* Start LISTED RECORDS *
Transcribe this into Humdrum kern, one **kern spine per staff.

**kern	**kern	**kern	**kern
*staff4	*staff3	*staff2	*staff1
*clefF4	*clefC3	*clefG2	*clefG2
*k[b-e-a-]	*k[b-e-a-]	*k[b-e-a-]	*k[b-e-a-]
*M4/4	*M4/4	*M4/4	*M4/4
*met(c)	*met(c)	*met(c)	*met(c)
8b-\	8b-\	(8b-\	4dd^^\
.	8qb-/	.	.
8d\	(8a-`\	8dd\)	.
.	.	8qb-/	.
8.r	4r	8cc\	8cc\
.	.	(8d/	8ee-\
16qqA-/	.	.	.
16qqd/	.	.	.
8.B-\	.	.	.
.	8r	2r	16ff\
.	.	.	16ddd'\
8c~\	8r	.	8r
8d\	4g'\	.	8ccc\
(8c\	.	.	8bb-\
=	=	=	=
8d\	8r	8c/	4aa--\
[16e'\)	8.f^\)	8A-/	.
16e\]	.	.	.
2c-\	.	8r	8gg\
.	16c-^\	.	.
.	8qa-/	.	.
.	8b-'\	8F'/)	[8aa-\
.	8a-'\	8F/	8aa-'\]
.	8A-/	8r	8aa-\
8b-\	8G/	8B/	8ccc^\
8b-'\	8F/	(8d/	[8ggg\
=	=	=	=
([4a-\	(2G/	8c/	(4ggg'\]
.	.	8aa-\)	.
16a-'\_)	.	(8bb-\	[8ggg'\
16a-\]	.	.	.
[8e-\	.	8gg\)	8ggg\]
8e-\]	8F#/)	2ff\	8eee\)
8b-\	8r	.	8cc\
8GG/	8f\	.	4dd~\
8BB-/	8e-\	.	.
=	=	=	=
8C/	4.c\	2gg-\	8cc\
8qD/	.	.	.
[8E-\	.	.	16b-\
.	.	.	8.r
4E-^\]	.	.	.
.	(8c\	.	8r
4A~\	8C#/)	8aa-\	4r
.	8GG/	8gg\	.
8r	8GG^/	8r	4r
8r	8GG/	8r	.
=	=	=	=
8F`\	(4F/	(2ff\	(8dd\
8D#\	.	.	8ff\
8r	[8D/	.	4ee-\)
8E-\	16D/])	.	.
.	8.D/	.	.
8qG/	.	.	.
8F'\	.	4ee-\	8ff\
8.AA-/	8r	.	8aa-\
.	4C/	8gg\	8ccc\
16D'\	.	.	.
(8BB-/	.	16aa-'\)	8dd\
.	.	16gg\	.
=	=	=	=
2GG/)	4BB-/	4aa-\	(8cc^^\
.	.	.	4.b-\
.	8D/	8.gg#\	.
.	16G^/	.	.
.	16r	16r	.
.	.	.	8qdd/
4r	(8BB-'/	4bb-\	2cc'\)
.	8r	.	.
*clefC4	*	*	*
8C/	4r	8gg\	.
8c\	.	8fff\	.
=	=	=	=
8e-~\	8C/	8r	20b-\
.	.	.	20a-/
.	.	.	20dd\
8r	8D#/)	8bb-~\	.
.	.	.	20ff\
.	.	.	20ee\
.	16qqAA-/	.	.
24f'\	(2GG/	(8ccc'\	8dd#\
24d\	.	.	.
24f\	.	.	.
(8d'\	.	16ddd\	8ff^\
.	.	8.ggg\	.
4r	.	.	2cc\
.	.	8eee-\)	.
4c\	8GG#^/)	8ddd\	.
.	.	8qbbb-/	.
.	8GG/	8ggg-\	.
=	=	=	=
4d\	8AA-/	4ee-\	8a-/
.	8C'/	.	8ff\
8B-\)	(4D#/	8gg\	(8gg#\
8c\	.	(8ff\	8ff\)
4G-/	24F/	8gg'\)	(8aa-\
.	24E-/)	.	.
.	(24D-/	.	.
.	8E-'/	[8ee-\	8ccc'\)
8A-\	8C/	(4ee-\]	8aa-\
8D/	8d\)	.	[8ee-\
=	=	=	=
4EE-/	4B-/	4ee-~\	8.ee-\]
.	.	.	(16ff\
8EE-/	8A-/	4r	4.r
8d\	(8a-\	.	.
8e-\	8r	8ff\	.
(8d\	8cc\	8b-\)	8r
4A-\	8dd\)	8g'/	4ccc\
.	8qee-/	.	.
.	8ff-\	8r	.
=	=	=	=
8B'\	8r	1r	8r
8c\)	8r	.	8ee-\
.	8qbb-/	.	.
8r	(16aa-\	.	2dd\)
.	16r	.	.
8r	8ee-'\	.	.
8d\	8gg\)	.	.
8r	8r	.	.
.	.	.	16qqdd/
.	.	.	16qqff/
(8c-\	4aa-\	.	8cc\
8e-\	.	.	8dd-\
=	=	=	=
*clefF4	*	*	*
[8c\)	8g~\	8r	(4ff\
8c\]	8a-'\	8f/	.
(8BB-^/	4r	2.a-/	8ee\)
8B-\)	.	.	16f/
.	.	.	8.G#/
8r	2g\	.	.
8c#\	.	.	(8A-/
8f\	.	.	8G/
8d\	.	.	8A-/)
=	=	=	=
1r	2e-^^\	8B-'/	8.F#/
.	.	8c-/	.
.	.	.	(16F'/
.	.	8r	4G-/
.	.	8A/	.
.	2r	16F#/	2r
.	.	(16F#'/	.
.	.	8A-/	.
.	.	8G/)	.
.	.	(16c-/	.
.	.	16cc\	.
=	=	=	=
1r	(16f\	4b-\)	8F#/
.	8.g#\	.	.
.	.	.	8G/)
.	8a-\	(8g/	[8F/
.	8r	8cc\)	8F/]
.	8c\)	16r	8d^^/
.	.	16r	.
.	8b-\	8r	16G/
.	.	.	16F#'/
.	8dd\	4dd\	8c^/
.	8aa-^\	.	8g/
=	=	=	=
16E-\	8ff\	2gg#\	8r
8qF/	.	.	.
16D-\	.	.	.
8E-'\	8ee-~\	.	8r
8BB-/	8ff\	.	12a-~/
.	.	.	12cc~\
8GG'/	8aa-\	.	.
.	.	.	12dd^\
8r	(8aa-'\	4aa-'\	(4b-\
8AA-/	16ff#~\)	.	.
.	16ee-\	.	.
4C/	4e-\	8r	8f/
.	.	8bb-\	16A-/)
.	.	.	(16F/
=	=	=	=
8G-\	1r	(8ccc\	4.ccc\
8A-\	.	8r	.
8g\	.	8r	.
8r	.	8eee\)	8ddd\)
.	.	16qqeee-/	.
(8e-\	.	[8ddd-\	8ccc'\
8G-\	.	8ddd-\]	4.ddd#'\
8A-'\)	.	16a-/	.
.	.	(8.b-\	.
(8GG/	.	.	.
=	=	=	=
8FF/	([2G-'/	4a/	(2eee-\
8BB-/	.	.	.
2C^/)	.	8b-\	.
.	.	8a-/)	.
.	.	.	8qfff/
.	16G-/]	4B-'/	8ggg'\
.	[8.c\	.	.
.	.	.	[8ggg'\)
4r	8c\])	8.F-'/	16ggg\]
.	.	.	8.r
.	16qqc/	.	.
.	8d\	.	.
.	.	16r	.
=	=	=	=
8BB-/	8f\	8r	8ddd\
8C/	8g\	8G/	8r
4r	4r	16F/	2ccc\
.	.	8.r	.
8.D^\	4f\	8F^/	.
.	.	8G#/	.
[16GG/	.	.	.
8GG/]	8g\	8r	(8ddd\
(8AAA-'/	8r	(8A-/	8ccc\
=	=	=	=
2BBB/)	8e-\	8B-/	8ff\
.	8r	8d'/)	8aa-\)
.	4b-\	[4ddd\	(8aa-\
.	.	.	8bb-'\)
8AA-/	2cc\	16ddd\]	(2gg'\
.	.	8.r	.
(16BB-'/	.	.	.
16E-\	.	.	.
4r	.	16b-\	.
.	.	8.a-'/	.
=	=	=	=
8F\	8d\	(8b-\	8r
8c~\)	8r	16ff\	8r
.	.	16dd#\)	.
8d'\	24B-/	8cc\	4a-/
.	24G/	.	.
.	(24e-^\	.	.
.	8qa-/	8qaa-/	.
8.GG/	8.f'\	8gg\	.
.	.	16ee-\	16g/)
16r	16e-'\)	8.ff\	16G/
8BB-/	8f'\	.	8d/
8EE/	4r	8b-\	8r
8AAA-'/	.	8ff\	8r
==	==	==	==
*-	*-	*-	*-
* End LISTED RECORDS *
(TASK): Count the lines in the rows above that contain the string "kern", matching case exactly. Reply with the number only.

(RESPONSE BELOW): 2